PROBLEM REQUIREMENTS → Word for word, copy the data that follows and skip its pictures.

(Items from a dataset)
--- START ---

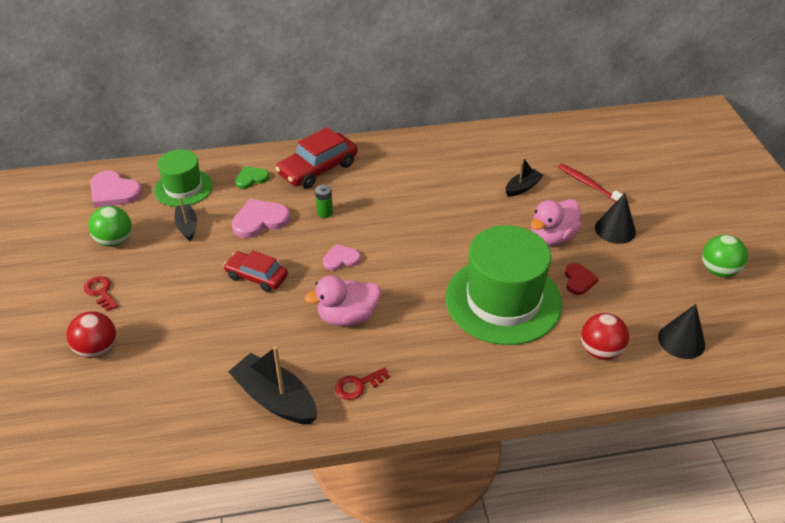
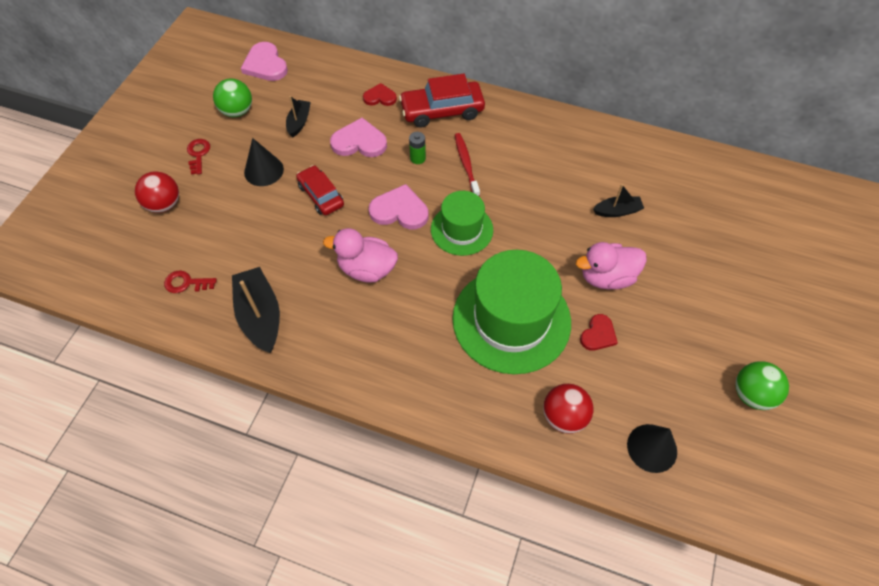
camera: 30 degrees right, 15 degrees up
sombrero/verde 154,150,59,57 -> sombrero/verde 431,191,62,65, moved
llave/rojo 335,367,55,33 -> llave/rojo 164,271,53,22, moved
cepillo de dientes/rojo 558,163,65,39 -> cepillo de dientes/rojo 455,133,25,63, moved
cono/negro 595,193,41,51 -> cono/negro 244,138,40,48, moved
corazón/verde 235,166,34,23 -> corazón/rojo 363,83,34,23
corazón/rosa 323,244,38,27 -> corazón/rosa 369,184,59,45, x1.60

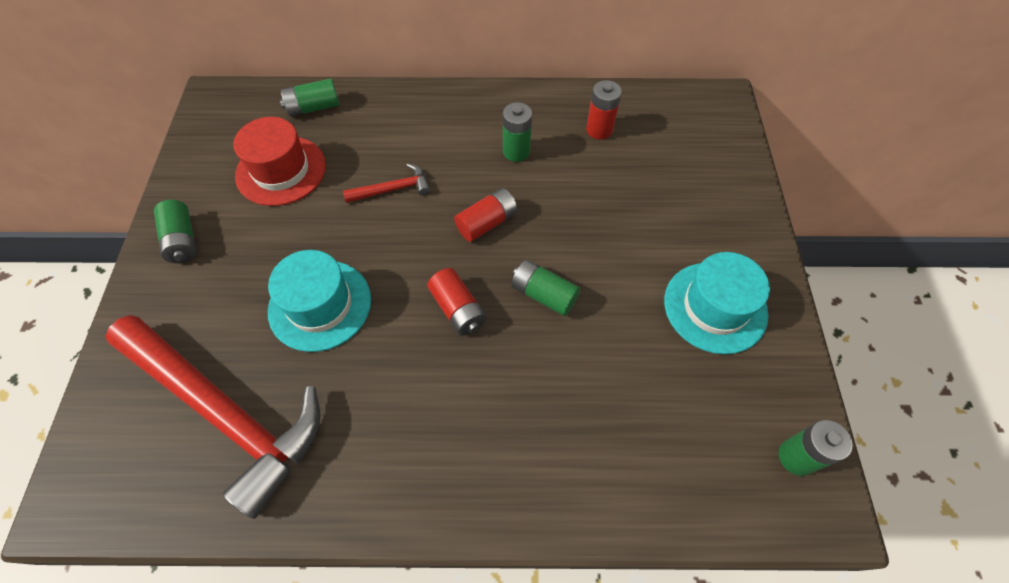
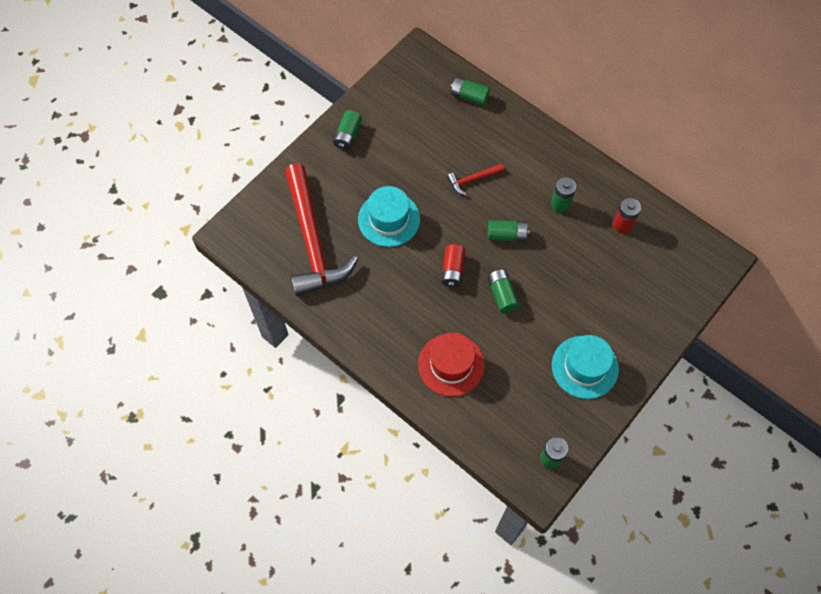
camera: 40 degrees right, 5 degrees up
sombrero/rojo 234,117,92,89 -> sombrero/rojo 418,333,67,64, moved
pila/rojo 454,188,63,54 -> pila/verde 488,220,42,22
martillo/rojo 343,163,87,40 -> martillo/rojo 447,164,57,31, 135 degrees clockwise

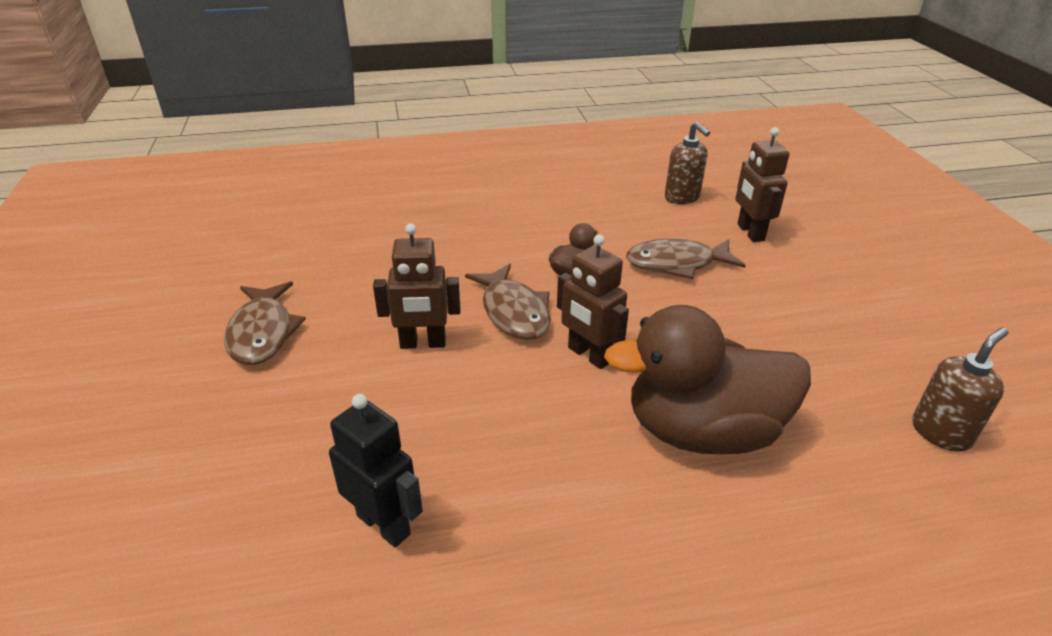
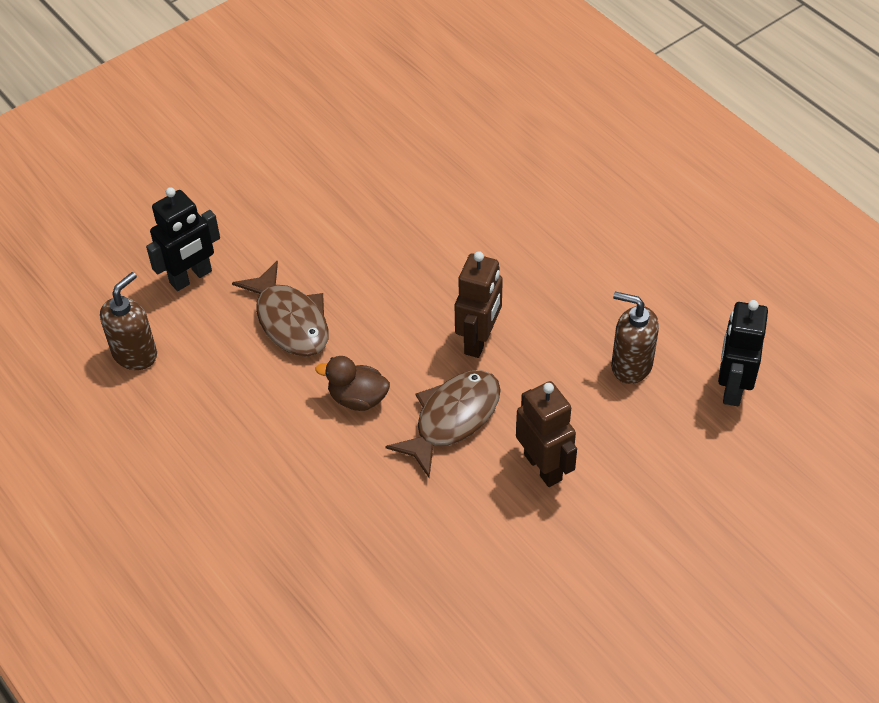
camera: 115 degrees left, 15 degrees up
pez/marrón 224,281,82,84 -> none
pato/marrón 604,305,207,149 -> none
dispensador de jabón/marrón 912,327,97,125 -> dispensador de jabón/marrón 611,292,48,92, moved
robot/marrón 735,127,55,115 -> robot/negro 146,187,74,104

--- END ---

RESPONSE FOR THIS EXERCISE →
camera: 30 degrees right, 15 degrees up
sombrero/verde 154,150,59,57 -> sombrero/verde 431,191,62,65, moved
llave/rojo 335,367,55,33 -> llave/rojo 164,271,53,22, moved
cepillo de dientes/rojo 558,163,65,39 -> cepillo de dientes/rojo 455,133,25,63, moved
cono/negro 595,193,41,51 -> cono/negro 244,138,40,48, moved
corazón/verde 235,166,34,23 -> corazón/rojo 363,83,34,23
corazón/rosa 323,244,38,27 -> corazón/rosa 369,184,59,45, x1.60

camera: 40 degrees right, 5 degrees up
sombrero/rojo 234,117,92,89 -> sombrero/rojo 418,333,67,64, moved
pila/rojo 454,188,63,54 -> pila/verde 488,220,42,22
martillo/rojo 343,163,87,40 -> martillo/rojo 447,164,57,31, 135 degrees clockwise

camera: 115 degrees left, 15 degrees up
pez/marrón 224,281,82,84 -> none
pato/marrón 604,305,207,149 -> none
dispensador de jabón/marrón 912,327,97,125 -> dispensador de jabón/marrón 611,292,48,92, moved
robot/marrón 735,127,55,115 -> robot/negro 146,187,74,104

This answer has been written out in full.